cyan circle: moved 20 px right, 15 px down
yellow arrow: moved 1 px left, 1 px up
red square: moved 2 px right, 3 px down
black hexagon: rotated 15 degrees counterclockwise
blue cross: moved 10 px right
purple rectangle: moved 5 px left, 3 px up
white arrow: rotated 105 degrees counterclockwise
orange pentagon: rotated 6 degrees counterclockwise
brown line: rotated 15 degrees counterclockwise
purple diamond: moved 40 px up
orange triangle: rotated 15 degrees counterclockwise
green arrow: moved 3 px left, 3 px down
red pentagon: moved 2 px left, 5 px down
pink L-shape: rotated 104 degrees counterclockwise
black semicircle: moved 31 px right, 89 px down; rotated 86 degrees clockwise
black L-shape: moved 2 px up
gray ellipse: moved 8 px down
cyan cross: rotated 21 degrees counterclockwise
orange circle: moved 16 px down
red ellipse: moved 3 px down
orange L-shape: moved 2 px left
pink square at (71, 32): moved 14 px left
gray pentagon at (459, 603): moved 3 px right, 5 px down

....

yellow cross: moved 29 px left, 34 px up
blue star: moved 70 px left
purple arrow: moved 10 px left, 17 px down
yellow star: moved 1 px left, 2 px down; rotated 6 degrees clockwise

....

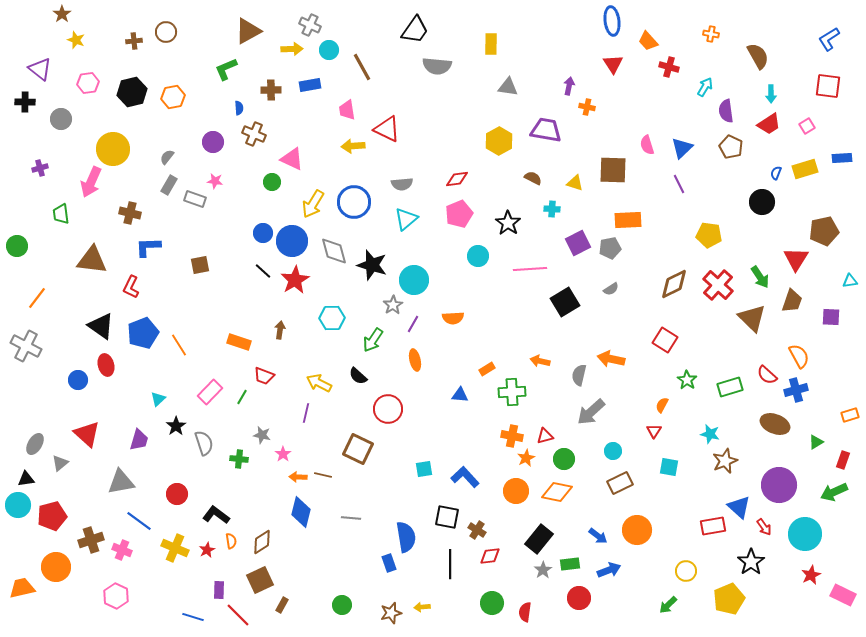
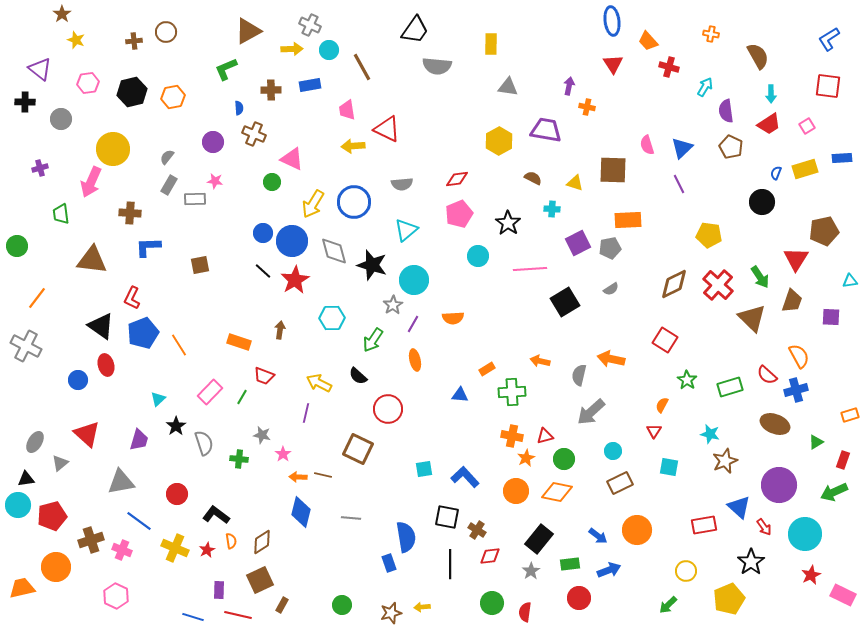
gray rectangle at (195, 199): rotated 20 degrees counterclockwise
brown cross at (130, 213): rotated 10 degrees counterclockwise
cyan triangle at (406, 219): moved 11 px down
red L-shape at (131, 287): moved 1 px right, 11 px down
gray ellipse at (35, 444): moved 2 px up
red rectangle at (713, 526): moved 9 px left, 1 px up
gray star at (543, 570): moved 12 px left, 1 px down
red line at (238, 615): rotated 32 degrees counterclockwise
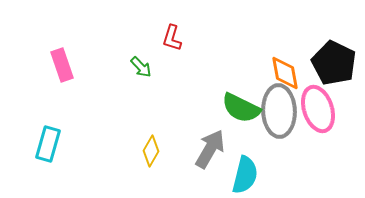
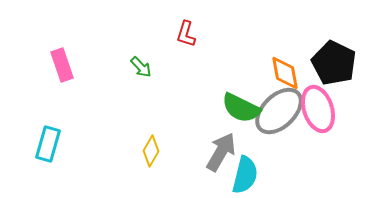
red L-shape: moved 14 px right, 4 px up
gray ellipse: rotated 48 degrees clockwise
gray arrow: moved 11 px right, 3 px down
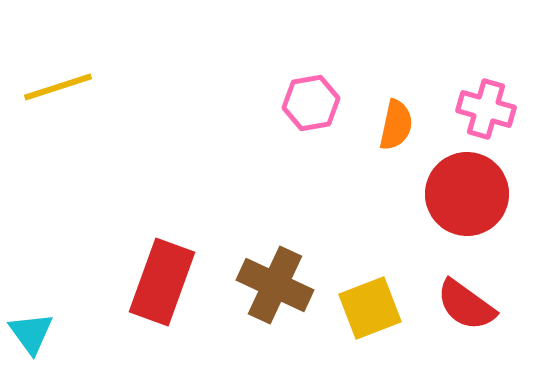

....

**Work required:**
Taking the entries above, copy word for word the lines from the one with "cyan triangle at (406, 219): moved 11 px down" up to and including the one with "red L-shape: moved 14 px right, 4 px up", without any picture.

**Your response:**
cyan triangle at (406, 219): moved 11 px down
red L-shape at (131, 287): moved 1 px right, 11 px down
gray ellipse at (35, 444): moved 2 px up
red rectangle at (713, 526): moved 9 px left, 1 px up
gray star at (543, 570): moved 12 px left, 1 px down
red line at (238, 615): rotated 32 degrees counterclockwise
red L-shape: moved 14 px right, 4 px up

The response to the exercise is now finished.